Work required —
Everything from the line with "The aqua school" to the end of the material is to be retyped exactly, both ends included, and nothing else.

Information shown: Begin

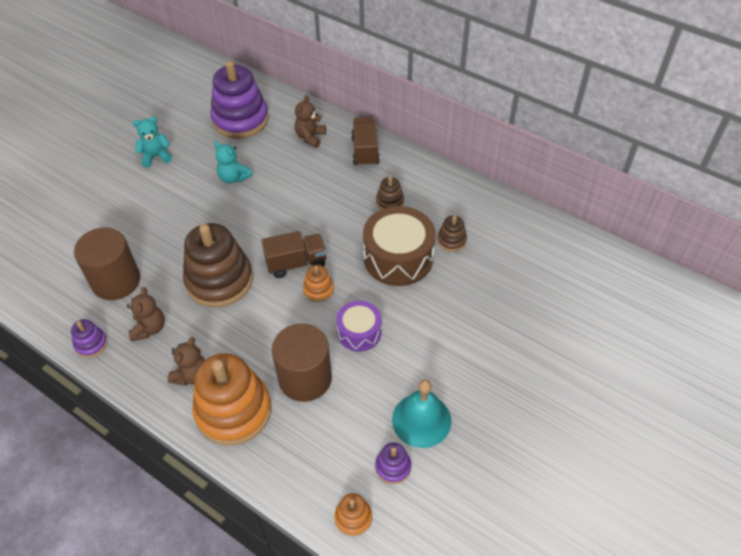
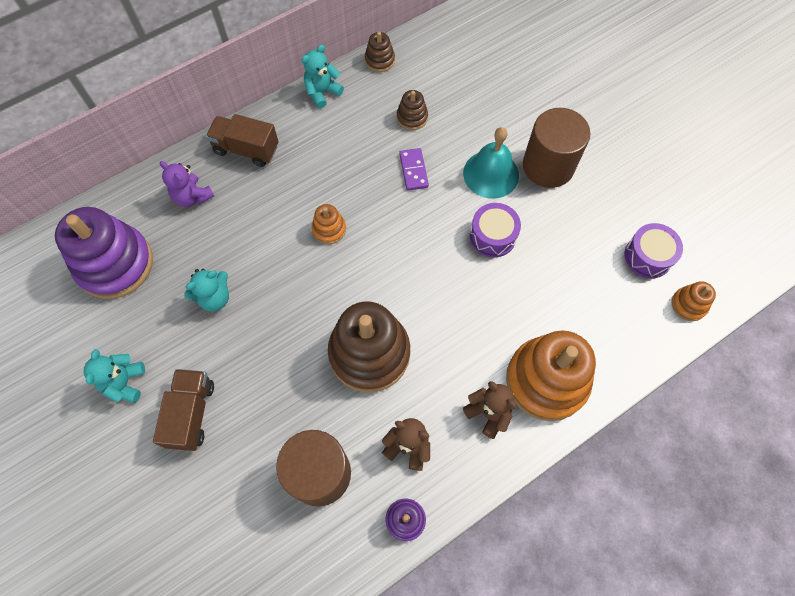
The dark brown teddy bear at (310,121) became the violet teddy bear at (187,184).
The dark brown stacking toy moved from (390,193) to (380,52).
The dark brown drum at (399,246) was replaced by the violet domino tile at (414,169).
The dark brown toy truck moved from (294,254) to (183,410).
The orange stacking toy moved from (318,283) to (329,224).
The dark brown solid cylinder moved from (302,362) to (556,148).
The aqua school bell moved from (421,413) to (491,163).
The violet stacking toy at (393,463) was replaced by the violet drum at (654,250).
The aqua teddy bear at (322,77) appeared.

Information shown: End

Written response —
The aqua school bell moved from (421,413) to (491,163).
The violet stacking toy at (393,463) was replaced by the violet drum at (654,250).
The aqua teddy bear at (322,77) appeared.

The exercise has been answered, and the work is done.